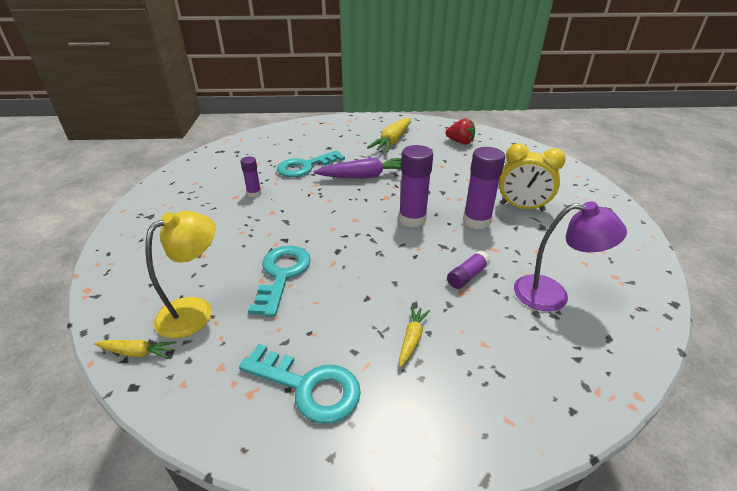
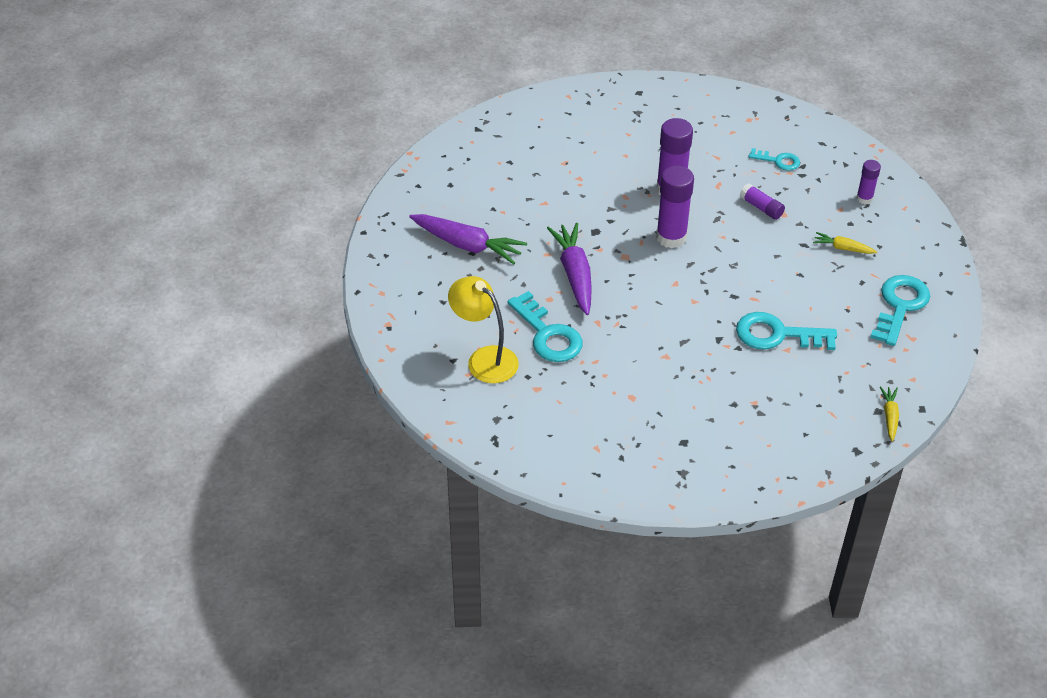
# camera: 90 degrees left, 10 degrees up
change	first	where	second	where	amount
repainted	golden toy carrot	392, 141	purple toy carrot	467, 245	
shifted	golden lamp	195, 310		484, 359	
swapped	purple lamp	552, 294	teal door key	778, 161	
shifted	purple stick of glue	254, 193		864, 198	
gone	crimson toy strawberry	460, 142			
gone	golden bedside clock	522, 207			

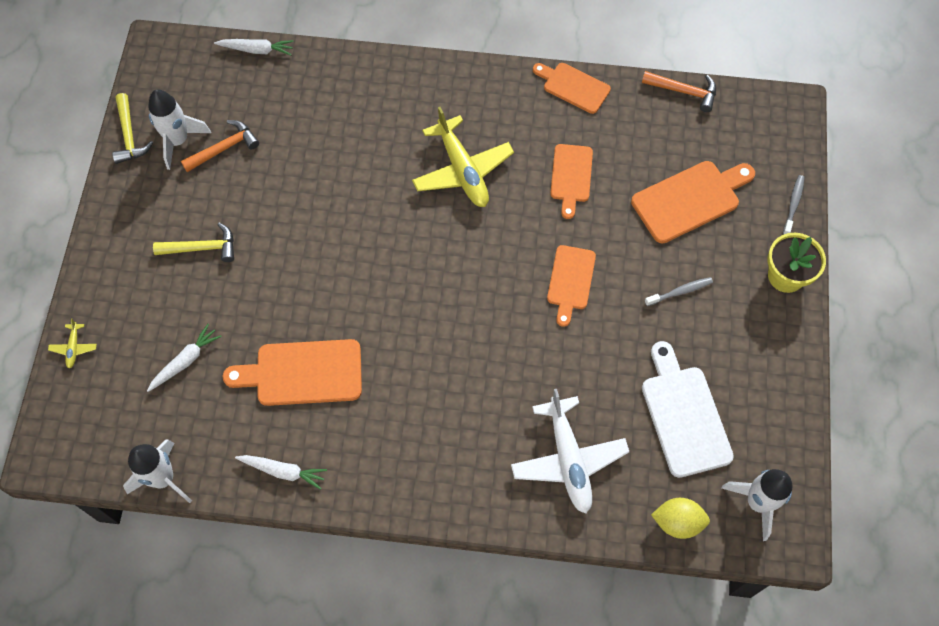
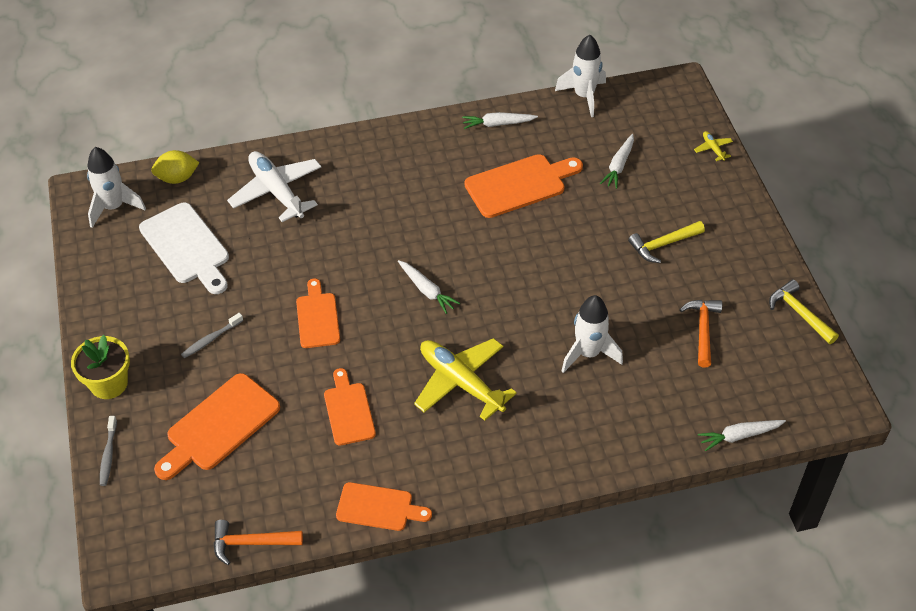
# camera: 160 degrees right, 15 degrees down
change	first	where	second	where	amount
new			white toy carrot	427, 290	
shifted	white spaceship	178, 141		588, 353	
rotated	orange-coloured hammer	224, 148		703, 330	150 degrees clockwise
* * *
• _WHAT THE EXERCISE ASKS_:
Reproduce each line of the data containing the word "carrot".

• _YOUR SOLUTION_:
repainted	golden toy carrot	392, 141	purple toy carrot	467, 245	
new			white toy carrot	427, 290	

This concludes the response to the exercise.